提示データ ▸
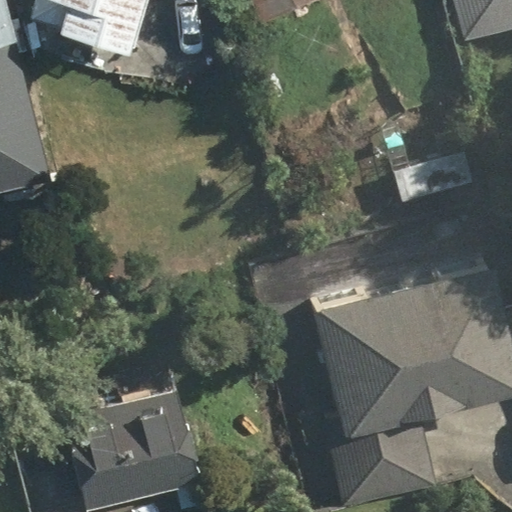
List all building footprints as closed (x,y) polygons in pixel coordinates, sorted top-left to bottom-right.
[(22,0),(21,2),(112,39),(127,0),(22,0)] [(243,0),(250,14),(281,0),(243,0)] [(511,0),(453,0),(463,31),(511,17),(511,0)] [(6,33),(0,34),(0,175),(38,166),(6,33)] [(454,65),(384,81),(409,189),(478,173),(454,65)] [(511,381),(487,254),(303,289),(344,502),(430,486),(413,401),(511,381)] [(166,375),(47,411),(74,502),(194,466),(166,375)]
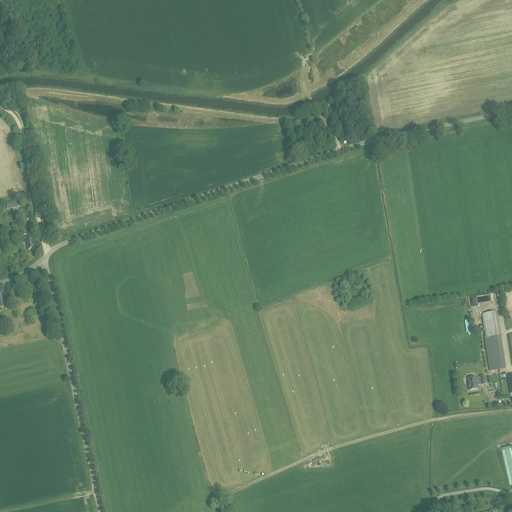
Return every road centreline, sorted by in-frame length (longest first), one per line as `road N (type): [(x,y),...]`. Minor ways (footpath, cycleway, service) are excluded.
road 1 (unclassified): [(45,257),(64,242),(345,147),(511,110)]
road 2 (track): [(511,410),(423,421),(333,447),(227,493)]
road 3 (unclassified): [(99,511),(45,257)]
road 4 (track): [(47,254),(18,120),(0,104)]
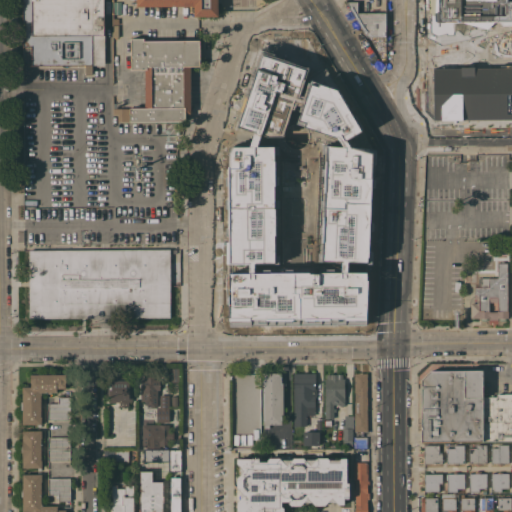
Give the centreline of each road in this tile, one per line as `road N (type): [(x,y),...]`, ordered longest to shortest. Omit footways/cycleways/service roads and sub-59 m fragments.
road 1 (secondary): [(395,511),(401,171),(387,121),(315,0)]
road 2 (tertiary): [(511,345),(0,343)]
road 3 (residential): [(205,346),(209,142),(241,51),(266,26),(330,23)]
road 4 (residential): [(90,511),(92,345)]
road 5 (residential): [(202,511),(205,346)]
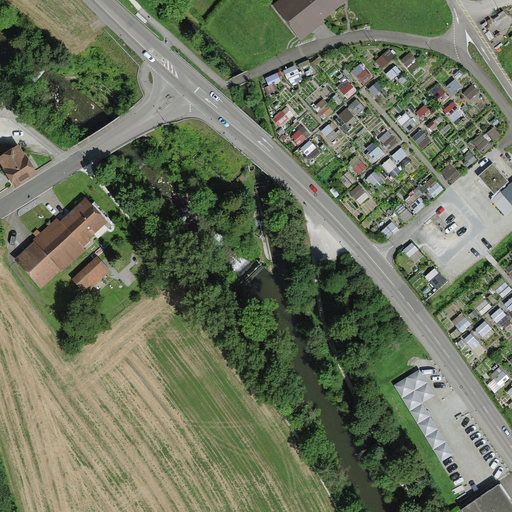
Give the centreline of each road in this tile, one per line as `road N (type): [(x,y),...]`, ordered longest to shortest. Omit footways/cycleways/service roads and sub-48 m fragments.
road 1 (secondary): [(188,82),(363,249),(511,450)]
road 2 (tertiary): [(0,205),(188,82)]
road 3 (residential): [(450,0),(464,40),(511,106)]
road 4 (secondary): [(97,0),(188,82)]
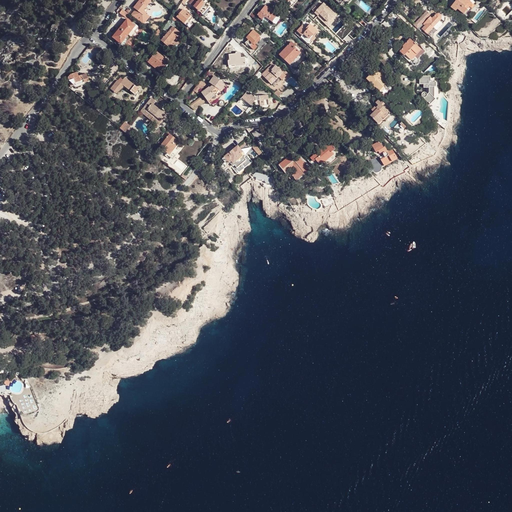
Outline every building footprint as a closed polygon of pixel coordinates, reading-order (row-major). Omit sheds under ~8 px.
[(151,1),(150,0),(139,0),(141,1),(135,8),(137,9),(131,15),(146,24),(152,16),(144,10),(151,1)] [(191,0),(189,3),(198,11),(205,3),(201,0),(191,0)] [(469,0),(456,0),(451,7),(456,10),(457,9),(464,14),(467,10),(468,11),(475,3),(475,1),(470,1),(469,0)] [(182,2),(176,11),(179,14),(177,17),(189,27),(193,23),(190,21),(194,16),(192,14),(190,16),(183,10),(182,9),(185,5),(184,4),(182,2)] [(320,14),(321,16),(326,20),(329,18),(331,20),(336,15),(333,13),(334,12),(324,3),(319,9),(316,7),(313,10),(318,16),(320,14)] [(265,16),(273,22),(276,17),(273,14),(274,12),(265,6),(263,9),(262,8),(258,15),(259,16),(259,17),(263,19),(265,16)] [(434,27),(437,30),(438,30),(443,24),(440,21),(442,18),(442,17),(442,16),(441,15),(439,14),(438,14),(437,14),(433,18),(431,17),(423,25),(425,27),(422,29),(427,34),(434,27)] [(362,15),(356,20),(362,26),(367,20),(362,15)] [(113,37),(121,44),(128,35),(135,26),(127,20),(113,37)] [(318,32),(310,25),(306,28),(304,26),(299,32),(302,36),(301,37),(310,45),(313,42),(309,39),(313,35),(314,36),(318,32)] [(343,25),(337,32),(340,35),(346,28),(343,25)] [(137,28),(135,26),(128,35),(130,36),(137,28)] [(163,39),(161,41),(171,49),(174,45),(172,43),(170,42),(176,35),(177,36),(180,39),(183,35),(173,26),(165,36),(163,35),(161,37),(162,38),(163,39)] [(430,37),(437,30),(434,27),(427,34),(430,37)] [(253,44),(260,36),(253,30),(247,37),(248,39),(245,43),(246,44),(247,43),(254,49),(256,46),(255,45),(253,44)] [(128,35),(121,44),(123,45),(130,36),(128,35)] [(261,37),(260,36),(253,44),(255,45),(261,37)] [(403,47),(404,48),(400,52),(413,64),(414,65),(415,65),(416,65),(417,64),(418,64),(419,62),(419,61),(419,60),(419,59),(418,58),(425,50),(422,47),(420,49),(410,39),(403,47)] [(283,50),(280,53),(279,55),(290,65),(292,66),(303,54),(295,46),(295,45),(292,42),(283,50)] [(156,67),(161,70),(168,62),(156,52),(148,62),(155,68),(156,67)] [(236,54),(229,55),(230,61),(228,61),(229,66),(246,64),(245,57),(241,58),(240,54),(236,54)] [(168,62),(161,70),(164,73),(171,64),(168,62)] [(282,79),(286,75),(274,63),(270,67),(269,67),(262,74),(271,84),(279,77),(282,79)] [(380,91),(386,84),(390,81),(378,69),(372,74),(371,74),(367,78),(376,87),(380,91)] [(75,87),(89,82),(86,73),(78,76),(77,72),(70,74),(68,77),(71,87),(74,86),(75,87)] [(428,76),(419,75),(419,84),(427,85),(427,89),(424,92),(423,91),(423,90),(421,90),(420,90),(419,90),(419,91),(418,92),(418,93),(419,94),(420,95),(428,103),(435,96),(434,94),(434,85),(435,85),(435,79),(428,79),(428,76)] [(210,87),(209,87),(202,92),(210,105),(219,98),(218,96),(221,91),(223,92),(224,91),(228,86),(215,76),(209,83),(213,85),(210,87)] [(121,83),(135,94),(139,89),(126,77),(121,83)] [(206,85),(201,81),(191,94),(192,95),(195,92),(197,93),(199,90),(201,92),(206,85)] [(290,86),(286,82),(279,88),(283,92),(290,86)] [(389,87),(386,84),(380,91),(383,93),(389,87)] [(259,100),(260,104),(260,106),(269,105),(268,95),(256,96),(252,93),(251,95),(247,92),(238,103),(246,110),(254,103),(255,101),(259,100)] [(153,117),(151,120),(159,126),(165,118),(158,112),(160,110),(154,105),(156,102),(151,98),(143,108),(153,117)] [(190,107),(195,110),(196,110),(198,107),(205,101),(202,98),(196,102),(190,107)] [(380,101),(379,99),(376,102),(379,105),(377,107),(378,109),(374,112),(371,116),(378,123),(383,119),(381,118),(388,111),(383,106),(385,104),(382,101),(380,101)] [(141,111),(151,120),(153,117),(143,108),(141,111)] [(380,125),(391,114),(388,111),(381,118),(383,119),(378,123),(380,125)] [(126,121),(120,128),(126,132),(130,127),(131,126),(126,121)] [(252,133),(256,139),(262,134),(262,128),(255,129),(255,131),(252,133)] [(170,134),(165,140),(159,148),(164,152),(164,151),(167,152),(172,156),(178,148),(176,146),(180,141),(170,134)] [(387,151),(387,150),(385,146),(384,146),(380,141),(379,142),(378,142),(372,145),(376,152),(379,151),(380,153),(382,152),(385,157),(381,159),(384,166),(397,158),(392,149),(391,149),(387,151)] [(311,164),(314,167),(319,163),(320,165),(324,162),(334,155),(332,152),(336,149),(330,142),(311,157),(314,161),(311,164)] [(253,147),(259,155),(262,153),(256,144),(253,147)] [(242,163),(245,167),(251,162),(245,154),(243,155),(242,153),(243,152),(240,148),(239,146),(235,148),(228,154),(220,161),(221,162),(224,160),(225,162),(227,161),(229,163),(232,162),(233,163),(231,165),(238,173),(244,168),(241,164),(242,163)] [(226,152),(228,154),(235,148),(234,146),(226,152)] [(291,163),(294,166),(298,171),(293,176),(296,181),(298,180),(310,170),(299,156),(297,158),(293,154),(279,165),(283,170),(291,163)] [(285,173),(294,166),(291,163),(283,170),(285,173)] [(222,172),(229,181),(232,178),(225,170),(222,172)] [(271,181),(276,182),(272,176),(256,173),(253,175),(254,177),(256,177),(256,179),(265,181),(266,182),(267,183),(269,183),(270,183),(270,182),(271,182),(271,181)] [(40,341),(39,334),(39,332),(34,332),(34,335),(31,335),(32,342),(40,341)] [(13,375),(11,374),(4,383),(8,386),(13,379),(11,377),(13,375)]
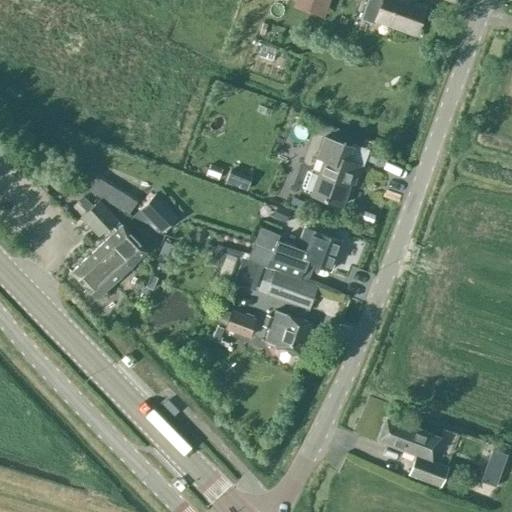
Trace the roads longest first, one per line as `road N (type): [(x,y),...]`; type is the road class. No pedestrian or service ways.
road 1 (tertiary): [(271,511),(297,478),(356,356),(487,0)]
road 2 (primary): [(237,511),(0,268)]
road 3 (unclassified): [(0,317),(183,511)]
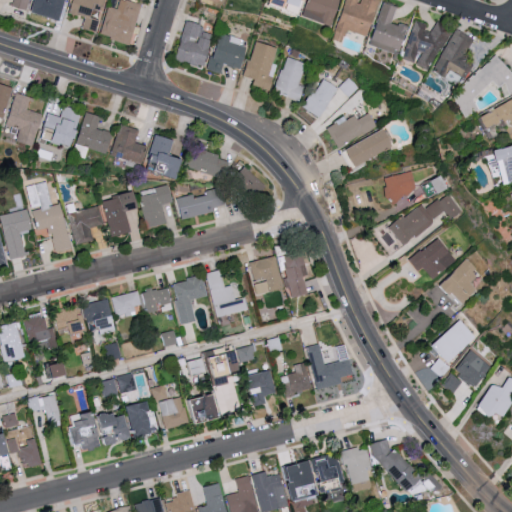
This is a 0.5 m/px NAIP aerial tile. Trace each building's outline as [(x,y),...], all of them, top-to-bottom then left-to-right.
[(27,0),(13,0),(11,6),(25,10),(27,0)] [(35,0),(32,14),(60,20),(64,0),(35,0)] [(72,0),(69,13),(85,18),(82,28),(96,32),(105,0),(72,0)] [(142,5),(125,0),(120,0),(117,9),(108,6),(100,35),(130,45),(142,5)] [(261,0),(261,1),(276,6),(276,7),(290,12),(294,0),(261,0)] [(331,26),(338,0),(304,0),(300,17),(331,26)] [(341,0),(331,39),(340,41),(343,29),(367,35),(375,0),(341,0)] [(366,42),(396,53),(407,25),(398,22),(397,25),(389,22),(395,7),(381,2),(366,42)] [(446,30),(430,23),(429,25),(414,20),(399,57),(413,63),(430,70),(446,30)] [(171,57),(200,67),(213,32),(184,21),(171,57)] [(446,68),(465,78),(472,62),(463,58),(472,38),(454,29),(433,72),(442,76),(446,68)] [(237,69),(247,43),(220,32),(205,68),(218,73),(222,63),(237,69)] [(276,47),(252,41),(242,75),(253,78),(251,85),(269,90),(276,64),(272,63),(276,47)] [(471,101),(491,80),(499,87),(502,84),(511,93),(511,92),(511,71),(492,54),(451,99),(469,115),(477,106),(471,101)] [(298,101),(304,86),(299,84),(306,64),(286,56),(272,91),(298,101)] [(336,85),(318,77),(303,109),(320,117),(336,85)] [(11,87),(0,84),(0,120),(2,121),(11,87)] [(6,126),(18,129),(15,142),(33,146),(41,113),(27,110),(30,97),(14,93),(6,126)] [(60,117),(47,113),(39,138),(70,148),(81,112),(64,106),(60,117)] [(110,133),(97,129),(100,117),(85,112),(75,144),(104,153),(110,133)] [(375,126),(368,112),(355,119),(352,113),(324,127),(334,147),(375,126)] [(139,162),(142,145),(132,142),(135,128),(116,124),(109,155),(139,162)] [(391,147),(382,129),(340,148),(349,167),(391,147)] [(171,140),(152,134),(144,158),(159,163),(155,174),(168,178),(174,158),(166,155),(171,140)] [(221,176),(226,157),(187,146),(182,165),(221,176)] [(251,198),(262,183),(236,165),(225,181),(251,198)] [(380,177),(384,199),(414,193),(409,171),(380,177)] [(426,179),(431,190),(432,189),(433,192),(443,188),(436,174),(426,179)] [(145,227),(164,223),(160,204),(169,202),(166,184),(153,187),(154,192),(139,195),(145,227)] [(173,198),(178,219),(212,211),(211,206),(223,204),(220,189),(191,196),(191,194),(173,198)] [(99,199),(110,236),(130,230),(124,210),(132,207),(127,191),(99,199)] [(398,245),(434,224),(431,219),(444,211),(449,219),(461,211),(449,192),(425,207),(422,203),(386,225),(398,245)] [(54,252),(71,249),(63,205),(33,210),(37,230),(50,228),(54,252)] [(69,213),(75,243),(91,240),(88,227),(102,224),(98,207),(69,213)] [(8,260),(25,257),(21,231),(32,229),(28,210),(0,214),(8,260)] [(416,270),(419,268),(429,280),(453,260),(435,237),(407,260),(416,270)] [(290,297),(306,292),(301,276),(306,275),(300,253),(280,258),(290,297)] [(255,294),(281,287),(272,255),(247,262),(252,281),(251,281),(255,294)] [(479,274),(464,259),(435,286),(444,295),(448,292),(458,302),(474,287),(470,283),(479,274)] [(203,272),(212,316),(245,309),(242,296),(232,298),(229,284),(221,286),(217,269),(203,272)] [(168,281),(176,323),(191,320),(187,298),(203,295),(200,275),(168,281)] [(155,310),(154,304),(167,302),(164,286),(138,290),(142,312),(155,310)] [(108,297),(113,316),(131,311),(129,306),(138,304),(134,290),(108,297)] [(92,320),(95,334),(112,330),(104,298),(78,304),(83,322),(92,320)] [(52,309),(54,332),(78,331),(76,308),(52,309)] [(20,319),(27,348),(55,341),(51,327),(44,329),(40,314),(20,319)] [(428,345),(444,362),(472,336),(456,318),(428,345)] [(21,356),(13,321),(0,324),(0,352),(2,361),(21,356)] [(161,333),(165,345),(175,343),(172,330),(161,333)] [(102,344),(105,360),(119,357),(116,342),(102,344)] [(314,388),(338,383),(336,376),(351,373),(347,358),(322,363),(317,343),(304,346),(314,388)] [(238,362),(253,358),(250,344),(234,348),(238,362)] [(215,361),(205,362),(208,376),(232,372),(229,349),(214,352),(215,361)] [(452,371),(439,385),(450,394),(463,380),(471,388),(490,367),(470,349),(451,370),(452,371)] [(182,377),(201,372),(197,358),(179,362),(182,377)] [(448,369),(441,358),(428,366),(435,377),(448,369)] [(44,377),(60,374),(58,361),(41,364),(44,377)] [(283,395),(310,388),(303,362),(291,365),(293,372),(284,374),(286,382),(280,383),(283,395)] [(264,402),(263,395),(273,392),(268,369),(241,375),(248,406),(264,402)] [(101,396),(134,390),(131,373),(98,379),(101,396)] [(499,417),(511,398),(511,379),(507,376),(498,389),(488,381),(470,406),(486,417),(491,411),(499,417)] [(218,412),(238,408),(234,381),(213,384),(218,412)] [(152,400),(165,398),(163,385),(149,387),(152,400)] [(57,417),(51,392),(25,399),(28,412),(36,410),(38,421),(57,417)] [(181,398),(187,422),(211,417),(205,393),(181,398)] [(185,423),(179,396),(156,401),(161,428),(185,423)] [(146,431),(139,400),(119,405),(127,436),(146,431)] [(3,427),(16,424),(14,412),(0,415),(3,427)] [(120,412),(67,414),(68,426),(64,427),(65,446),(121,443),(120,412)] [(15,442),(14,438),(5,440),(9,453),(18,451),(22,468),(40,464),(33,437),(15,442)] [(364,446),(340,451),(350,492),(369,487),(365,469),(369,468),(364,446)] [(312,480),(329,476),(331,484),(341,482),(336,456),(323,458),(323,456),(308,459),(312,480)] [(258,511),(286,506),(285,499),(310,494),(303,459),(277,465),(278,473),(264,476),(263,471),(250,473),(258,511)] [(256,511),(246,475),(233,478),(236,491),(224,495),(228,511),(256,511)] [(198,506),(198,511),(223,511),(220,483),(202,485),(205,505),(198,506)] [(192,511),(188,490),(171,493),(172,500),(163,501),(165,511),(192,511)] [(161,511),(158,497),(129,503),(130,505),(102,511),(161,511)]
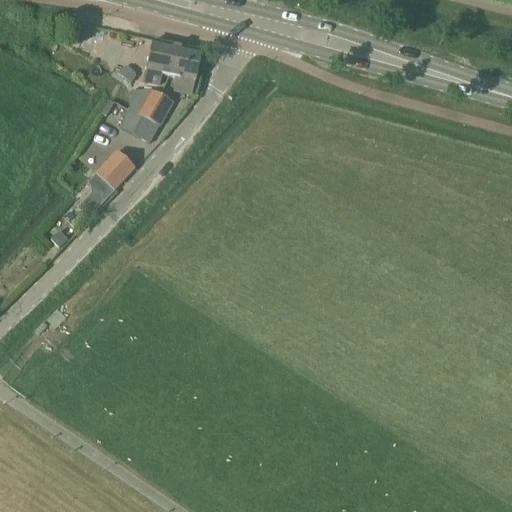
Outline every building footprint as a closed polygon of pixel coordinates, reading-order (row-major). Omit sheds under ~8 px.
[(161,78),(168,79),(169,77),(175,48),(152,43),(145,73),(146,73),(144,84),(159,88),(161,78)] [(175,48),(169,77),(168,79),(174,80),(171,92),(190,96),(193,83),(200,54),(181,49),(175,48)] [(128,111),(119,129),(131,136),(141,118),(145,120),(158,96),(151,92),(131,92),(128,111)] [(141,118),(131,136),(149,146),(159,129),(172,104),(158,96),(145,120),(141,118)] [(89,220),(134,171),(116,154),(96,176),(102,182),(77,209),(89,220)] [(50,241),(58,250),(67,242),(59,233),(50,241)]
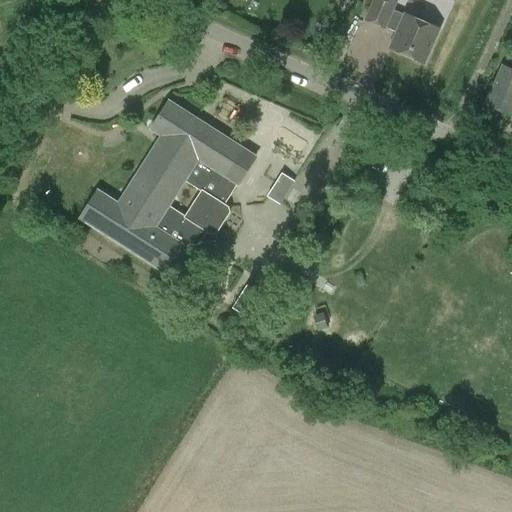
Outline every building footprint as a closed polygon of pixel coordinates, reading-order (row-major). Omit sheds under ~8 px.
[(424,63),(439,30),(395,11),(398,2),(394,0),(373,0),(364,21),(386,30),(387,28),(398,33),(391,48),(424,63)] [(511,113),(511,70),(504,67),(487,103),(511,113)] [(217,233),(230,212),(229,207),(224,203),(237,184),(239,185),(257,158),(169,102),(152,130),(161,136),(119,204),(98,191),(80,220),(163,272),(164,272),(178,281),(197,252),(195,251),(207,231),(212,233),(217,233)] [(281,204),(295,181),(282,173),(268,196),(281,204)] [(247,284),(233,307),(247,316),(261,293),(247,284)]
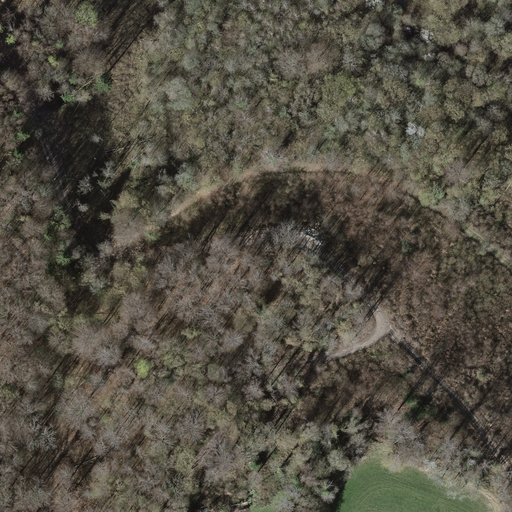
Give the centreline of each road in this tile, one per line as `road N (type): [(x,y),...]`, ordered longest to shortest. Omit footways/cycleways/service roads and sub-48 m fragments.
road 1 (track): [(0,56),(33,113),(88,249),(115,261),(262,235),(305,240),(467,414),(511,478)]
road 2 (track): [(101,258),(231,178),(281,166),(342,165),(425,198),(511,266)]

課題 ▸ 「sub-59 m fragments.」を含む行から「road 4 (secondary): [(97,0),(188,82)]」を含む行まで、両端の行も含めて一字一句たがえずに書き写す。画像は書き写さない。

解答 ▸
Give the centreline of each road in this tile, one per line as `road N (type): [(x,y),...]`, ordered longest to shortest. Omit footways/cycleways/service roads and sub-59 m fragments.
road 1 (secondary): [(395,511),(401,171),(387,121),(315,0)]
road 2 (tertiary): [(511,345),(0,343)]
road 3 (residential): [(205,346),(209,142),(241,51),(266,26),(330,23)]
road 4 (residential): [(90,511),(92,345)]
road 5 (residential): [(202,511),(205,346)]
Give the centreline of each road in this tile, one per line as `road N (type): [(x,y),...]`, ordered longest to shortest. Omit footways/cycleways/service roads and sub-48 m fragments.
road 1 (secondary): [(188,82),(363,249),(511,450)]
road 2 (tertiary): [(0,205),(188,82)]
road 3 (residential): [(450,0),(464,40),(511,106)]
road 4 (secondary): [(97,0),(188,82)]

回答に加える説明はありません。